START EXTRACTED DATA

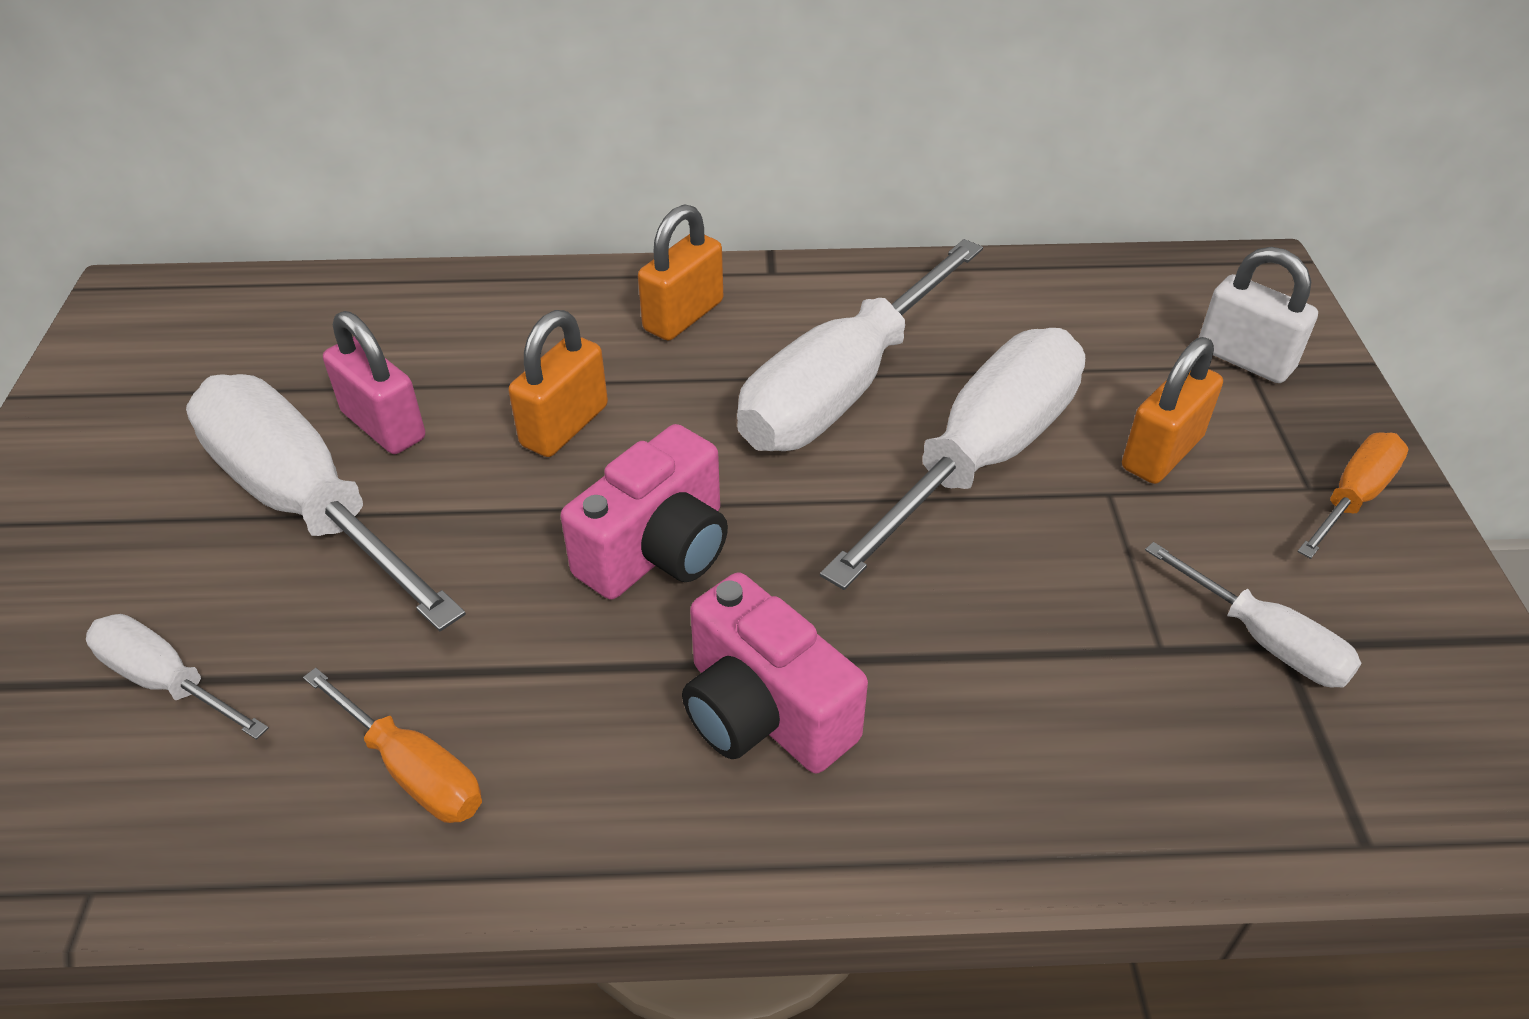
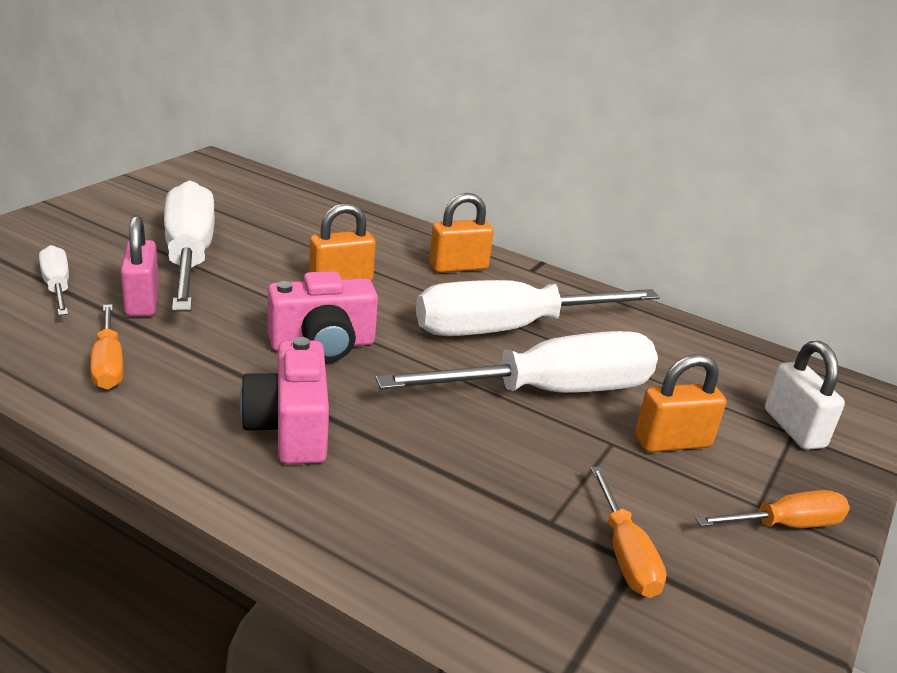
camera: 30 degrees right, 15 degrees down
pink padlock [323,311,425,454] -> pink padlock moved to [121,215,159,317]
white screwdriver [1145,542,1362,688] -> orange screwdriver [591,467,667,598]

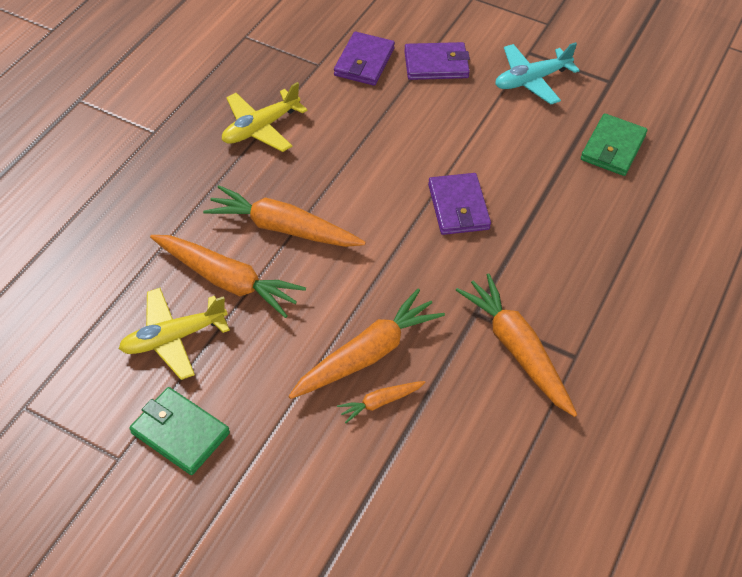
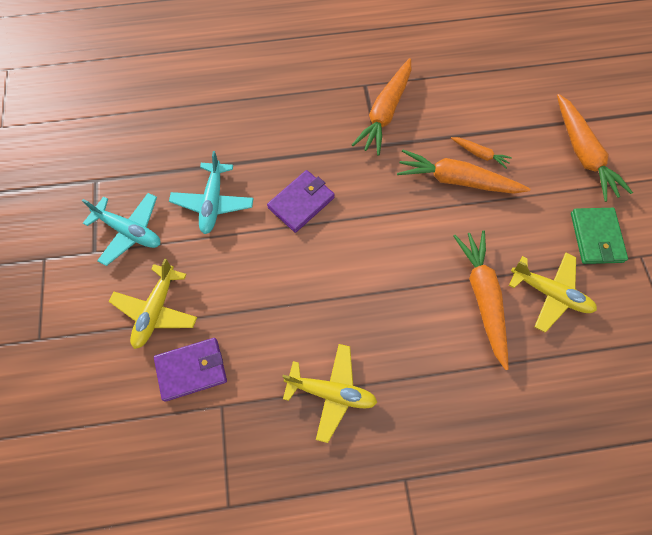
camera: 125 degrees left, 15 degrees up
orange carrot [203,185,366,247] -> orange carrot moved to [557,94,633,202]
purple wallet [404,42,470,80] -> yellow plane [109,259,197,349]
green wallet [581,113,647,176] -> none
none -> turquoise plane [169,151,254,234]

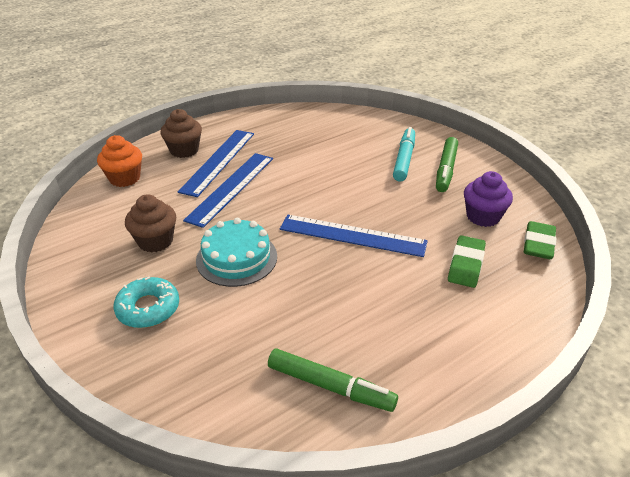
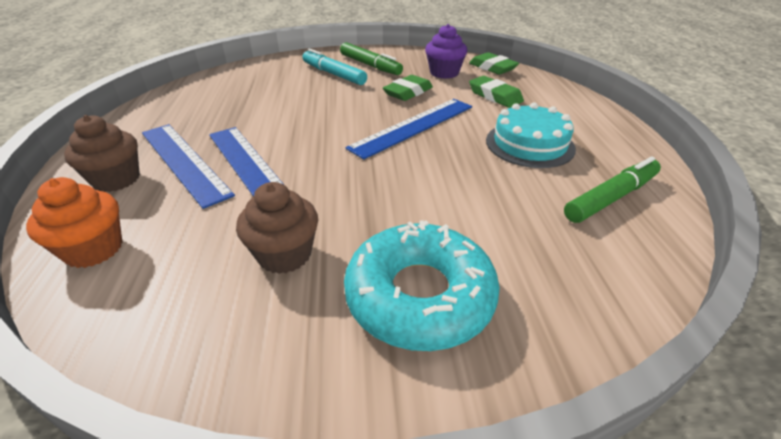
camera: 60 degrees left, 0 degrees up
turquoise donut [113,277,179,328] -> turquoise donut [344,220,500,351], size x1.57
turquoise cake [196,218,277,287] -> turquoise cake moved to [486,102,576,168]
none -> green eraser [383,75,433,101]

END EXTRACTED DATA

EXERCISE DETAILS:
Where the word "wallet" occurs in a line of the records, copy that line.

EXERCISE RESPONSE:
purple wallet [404,42,470,80] -> yellow plane [109,259,197,349]
green wallet [581,113,647,176] -> none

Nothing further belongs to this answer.